◆ **TASK STATEMENT**:
This exercise calls for every line of the data below with the string "fish" in it.

◆ **EXTRACTED INFORMATION**:
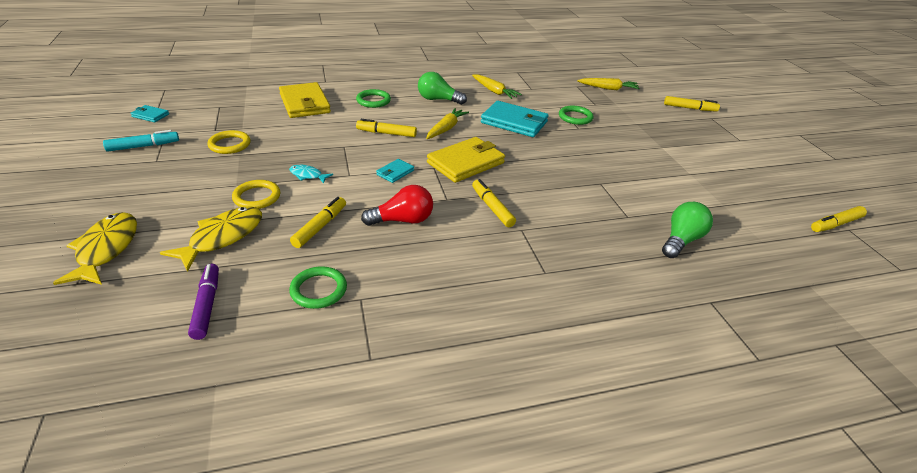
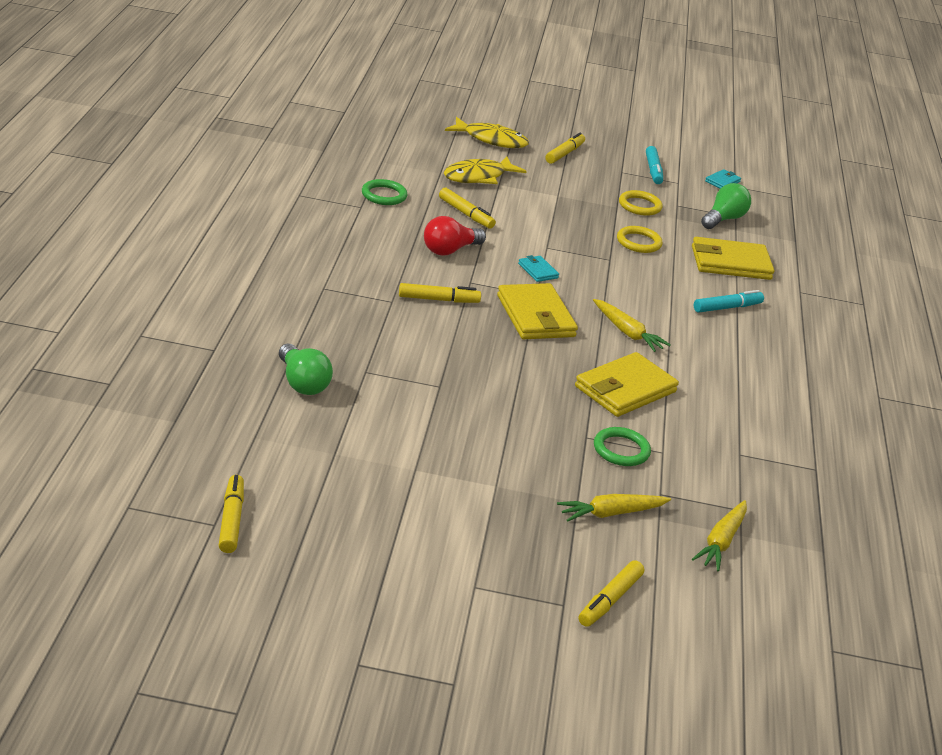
camera: 110 degrees right, 5 degrees down
(207, 305) = (399, 159): purple marker -> none
(223, 237) = (478, 177): yellow fish -> yellow fish turned 90 degrees clockwise
(257, 197) = (531, 199): yellow ring -> yellow ring (638, 242)
(307, 175) = (557, 228): turquoise fish -> none
(373, 101) = (727, 308): green ring -> turquoise marker
(386, 133) = (630, 291): yellow marker -> yellow marker (564, 154)
(403, 220) = (449, 250): red light bulb -> red light bulb turned 45 degrees clockwise
(438, 100) = (718, 355): green light bulb -> green light bulb (723, 219)
(494, 91) = (736, 413): yellow carrot -> yellow carrot (611, 513)
(514, 122) = (625, 389): turquoise wallet -> yellow wallet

◆ **PROBLEM SOLUTION**:
(223, 237) = (478, 177): yellow fish -> yellow fish turned 90 degrees clockwise
(307, 175) = (557, 228): turquoise fish -> none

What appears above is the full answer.